> PROBLEM STATEMENT:
Render every entry exactly as it appears.

> Collection entries:
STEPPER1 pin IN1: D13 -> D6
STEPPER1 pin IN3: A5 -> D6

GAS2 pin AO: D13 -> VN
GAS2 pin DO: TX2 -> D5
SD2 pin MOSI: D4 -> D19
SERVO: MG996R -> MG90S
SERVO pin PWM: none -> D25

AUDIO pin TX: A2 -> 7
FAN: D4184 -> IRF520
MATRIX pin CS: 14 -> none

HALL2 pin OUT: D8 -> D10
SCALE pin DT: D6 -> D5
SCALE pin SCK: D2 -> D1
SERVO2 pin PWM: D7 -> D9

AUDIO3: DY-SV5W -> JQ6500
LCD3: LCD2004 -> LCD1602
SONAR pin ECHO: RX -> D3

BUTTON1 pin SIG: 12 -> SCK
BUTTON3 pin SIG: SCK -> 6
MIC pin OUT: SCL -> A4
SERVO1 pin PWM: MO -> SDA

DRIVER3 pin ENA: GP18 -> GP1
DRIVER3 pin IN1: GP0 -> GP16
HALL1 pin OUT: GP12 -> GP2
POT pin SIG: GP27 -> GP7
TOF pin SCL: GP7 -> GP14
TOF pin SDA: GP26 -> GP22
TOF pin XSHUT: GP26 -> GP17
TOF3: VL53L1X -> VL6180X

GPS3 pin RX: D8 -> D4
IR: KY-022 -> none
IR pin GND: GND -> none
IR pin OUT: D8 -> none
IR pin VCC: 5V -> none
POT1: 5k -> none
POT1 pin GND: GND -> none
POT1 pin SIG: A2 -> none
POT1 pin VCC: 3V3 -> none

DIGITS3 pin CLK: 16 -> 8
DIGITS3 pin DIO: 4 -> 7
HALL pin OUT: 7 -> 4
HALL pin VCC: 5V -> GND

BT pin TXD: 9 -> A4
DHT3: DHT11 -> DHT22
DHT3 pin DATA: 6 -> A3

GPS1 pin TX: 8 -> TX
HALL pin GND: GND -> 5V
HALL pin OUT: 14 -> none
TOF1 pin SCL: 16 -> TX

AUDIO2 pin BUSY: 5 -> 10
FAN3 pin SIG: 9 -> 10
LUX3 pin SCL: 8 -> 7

> RESULT OF THE EXERCISE:
STEPPER1 pin IN1: D13 -> D6
STEPPER1 pin IN3: A5 -> D6

GAS2 pin AO: D13 -> VN
GAS2 pin DO: TX2 -> D5
SD2 pin MOSI: D4 -> D19
SERVO: MG996R -> MG90S
SERVO pin PWM: none -> D25

AUDIO pin TX: A2 -> 7
FAN: D4184 -> IRF520
MATRIX pin CS: 14 -> none

HALL2 pin OUT: D8 -> D10
SCALE pin DT: D6 -> D5
SCALE pin SCK: D2 -> D1
SERVO2 pin PWM: D7 -> D9

AUDIO3: DY-SV5W -> JQ6500
LCD3: LCD2004 -> LCD1602
SONAR pin ECHO: RX -> D3

BUTTON1 pin SIG: 12 -> SCK
BUTTON3 pin SIG: SCK -> 6
MIC pin OUT: SCL -> A4
SERVO1 pin PWM: MO -> SDA

DRIVER3 pin ENA: GP18 -> GP1
DRIVER3 pin IN1: GP0 -> GP16
HALL1 pin OUT: GP12 -> GP2
POT pin SIG: GP27 -> GP7
TOF pin SCL: GP7 -> GP14
TOF pin SDA: GP26 -> GP22
TOF pin XSHUT: GP26 -> GP17
TOF3: VL53L1X -> VL6180X

GPS3 pin RX: D8 -> D4
IR: KY-022 -> none
IR pin GND: GND -> none
IR pin OUT: D8 -> none
IR pin VCC: 5V -> none
POT1: 5k -> none
POT1 pin GND: GND -> none
POT1 pin SIG: A2 -> none
POT1 pin VCC: 3V3 -> none

DIGITS3 pin CLK: 16 -> 8
DIGITS3 pin DIO: 4 -> 7
HALL pin OUT: 7 -> 4
HALL pin VCC: 5V -> GND

BT pin TXD: 9 -> A4
DHT3: DHT11 -> DHT22
DHT3 pin DATA: 6 -> A3

GPS1 pin TX: 8 -> TX
HALL pin GND: GND -> 5V
HALL pin OUT: 14 -> none
TOF1 pin SCL: 16 -> TX

AUDIO2 pin BUSY: 5 -> 10
FAN3 pin SIG: 9 -> 10
LUX3 pin SCL: 8 -> 7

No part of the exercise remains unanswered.